** Dataset records follows **

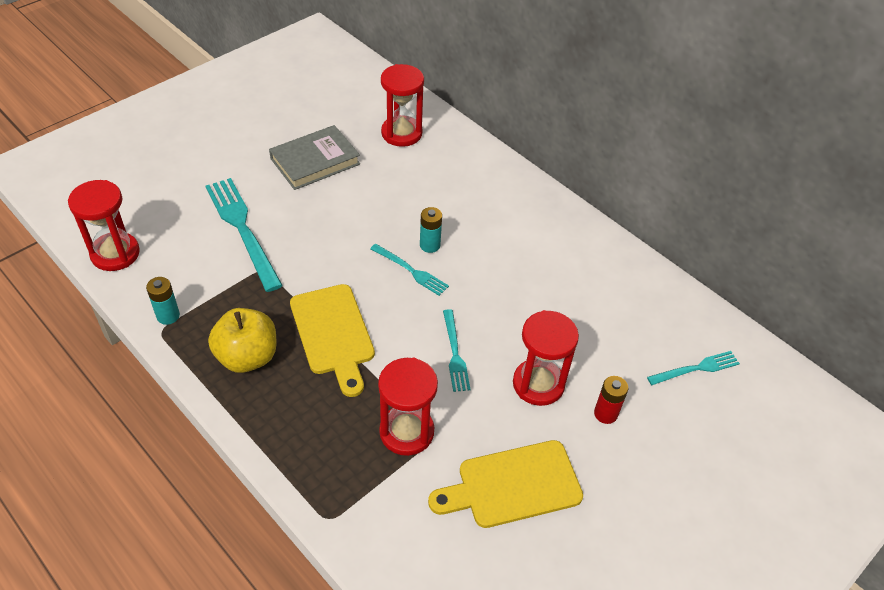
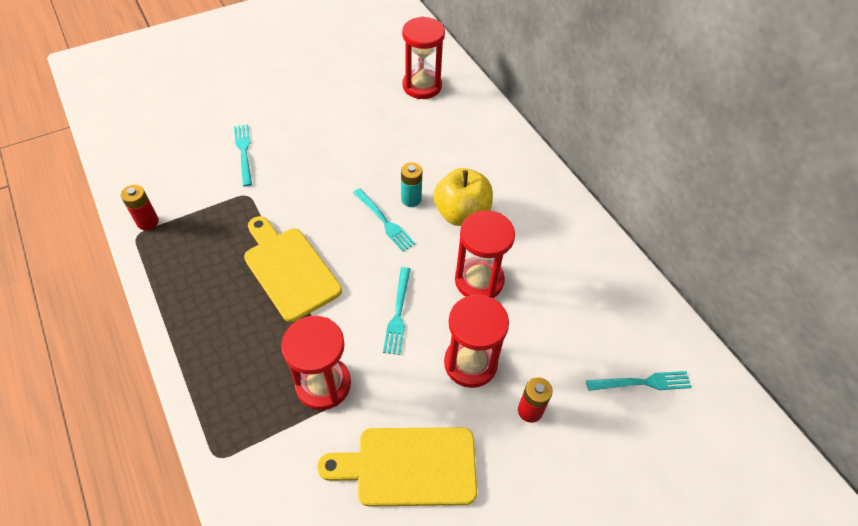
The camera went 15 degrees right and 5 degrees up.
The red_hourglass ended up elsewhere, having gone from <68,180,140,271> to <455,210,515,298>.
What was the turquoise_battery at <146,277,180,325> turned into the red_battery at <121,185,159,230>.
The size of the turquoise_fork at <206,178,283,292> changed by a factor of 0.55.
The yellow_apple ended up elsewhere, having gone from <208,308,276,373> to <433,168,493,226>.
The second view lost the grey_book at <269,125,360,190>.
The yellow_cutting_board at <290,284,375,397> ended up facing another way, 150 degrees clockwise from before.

** End of Dataset records **

▸ How to complete this task: Please set down every line of the listing verbatim, excluding its pictures.

▸ Reply to the exercise:
The camera went 15 degrees right and 5 degrees up.
The red_hourglass ended up elsewhere, having gone from <68,180,140,271> to <455,210,515,298>.
What was the turquoise_battery at <146,277,180,325> turned into the red_battery at <121,185,159,230>.
The size of the turquoise_fork at <206,178,283,292> changed by a factor of 0.55.
The yellow_apple ended up elsewhere, having gone from <208,308,276,373> to <433,168,493,226>.
The second view lost the grey_book at <269,125,360,190>.
The yellow_cutting_board at <290,284,375,397> ended up facing another way, 150 degrees clockwise from before.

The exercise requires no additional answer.